**What this task involves**
Take the data below and copy exactly the lines starting at the one with "(249, 163) = (523, 479): turquoise" and finishing at the one with "(551, 231) = (323, 259): brown truck -> none", both included.

--- Records provided Enclosed Below ---

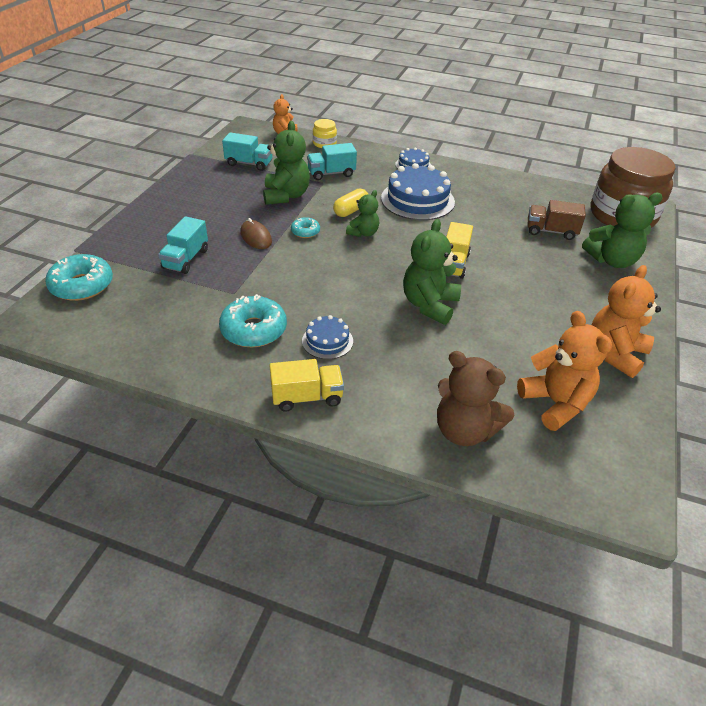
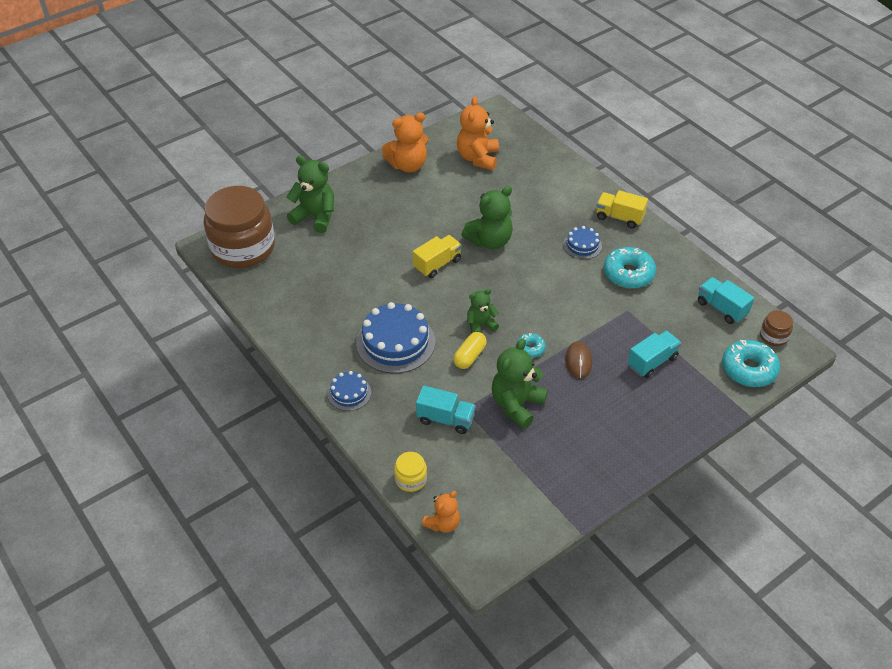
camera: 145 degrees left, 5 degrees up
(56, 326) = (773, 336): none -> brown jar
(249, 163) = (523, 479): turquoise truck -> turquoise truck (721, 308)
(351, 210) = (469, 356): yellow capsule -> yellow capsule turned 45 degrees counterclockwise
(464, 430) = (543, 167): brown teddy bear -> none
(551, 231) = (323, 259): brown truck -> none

--- End of Enclosed Records provided ---
--- Records provided Enclosed Below ---

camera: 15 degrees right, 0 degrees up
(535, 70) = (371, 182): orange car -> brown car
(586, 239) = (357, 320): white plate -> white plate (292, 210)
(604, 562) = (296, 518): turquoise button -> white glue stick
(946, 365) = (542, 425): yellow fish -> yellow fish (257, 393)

--- End of Enclosed Records provided ---

**Solution below**
(249, 163) = (523, 479): turquoise truck -> turquoise truck (721, 308)
(351, 210) = (469, 356): yellow capsule -> yellow capsule turned 45 degrees counterclockwise
(464, 430) = (543, 167): brown teddy bear -> none
(551, 231) = (323, 259): brown truck -> none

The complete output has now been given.